Check every line of the entries for the string "kaczka" and return the ones that contain it.
Start of Recorded information
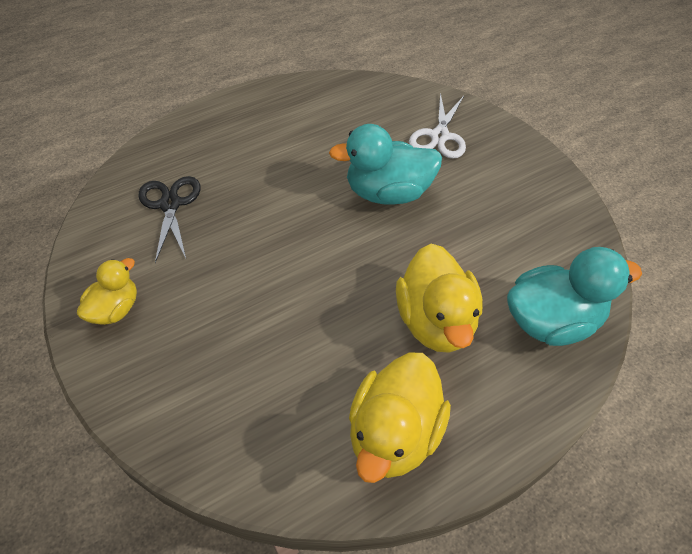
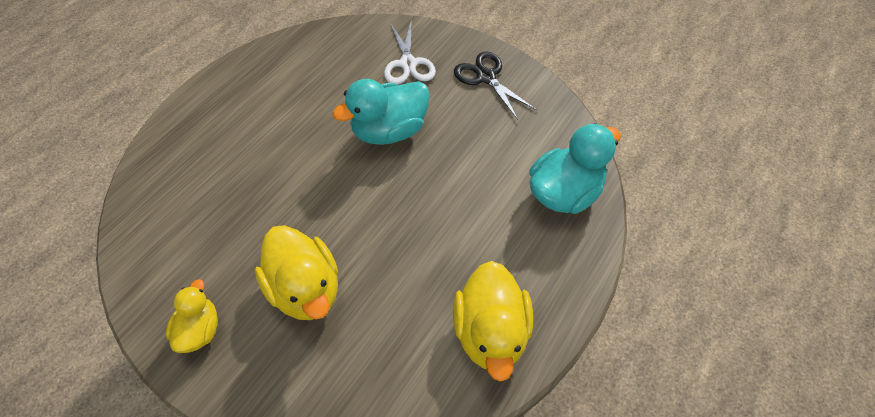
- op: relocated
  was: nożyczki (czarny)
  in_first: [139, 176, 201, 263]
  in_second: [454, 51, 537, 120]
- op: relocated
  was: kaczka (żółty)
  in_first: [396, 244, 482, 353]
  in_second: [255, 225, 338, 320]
End of Recorded information
Start of Recorded information
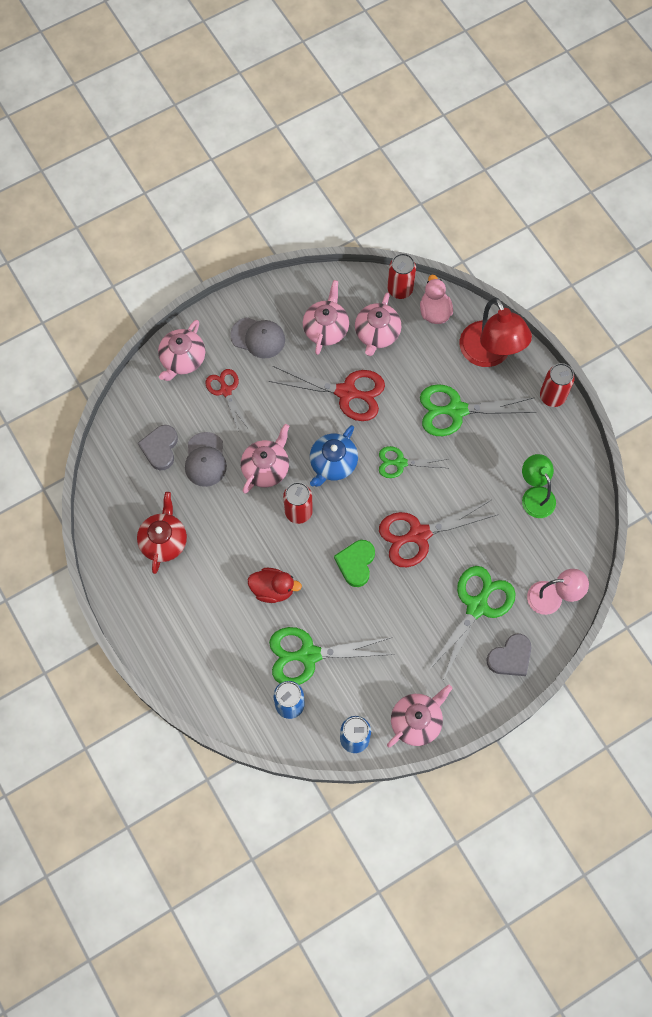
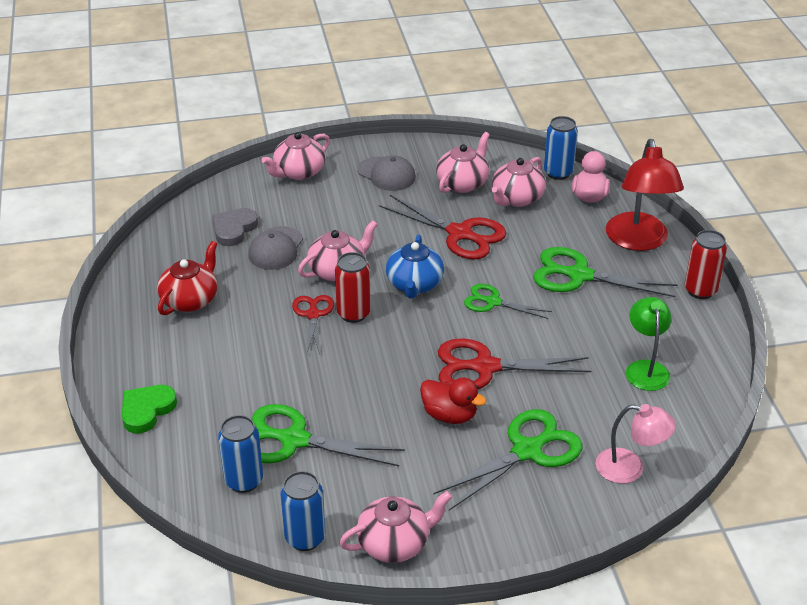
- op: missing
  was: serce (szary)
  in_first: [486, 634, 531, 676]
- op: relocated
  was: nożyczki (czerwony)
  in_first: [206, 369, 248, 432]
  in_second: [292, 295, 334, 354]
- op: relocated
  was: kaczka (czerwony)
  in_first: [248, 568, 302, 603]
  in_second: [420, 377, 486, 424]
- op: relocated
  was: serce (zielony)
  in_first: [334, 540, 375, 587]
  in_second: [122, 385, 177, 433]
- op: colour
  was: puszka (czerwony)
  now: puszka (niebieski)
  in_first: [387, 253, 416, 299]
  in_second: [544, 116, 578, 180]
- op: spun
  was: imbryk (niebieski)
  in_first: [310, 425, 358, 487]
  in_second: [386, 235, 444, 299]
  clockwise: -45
End of Recorded information
**Exercise result**
  was: kaczka (żółty)
  was: kaczka (czerwony)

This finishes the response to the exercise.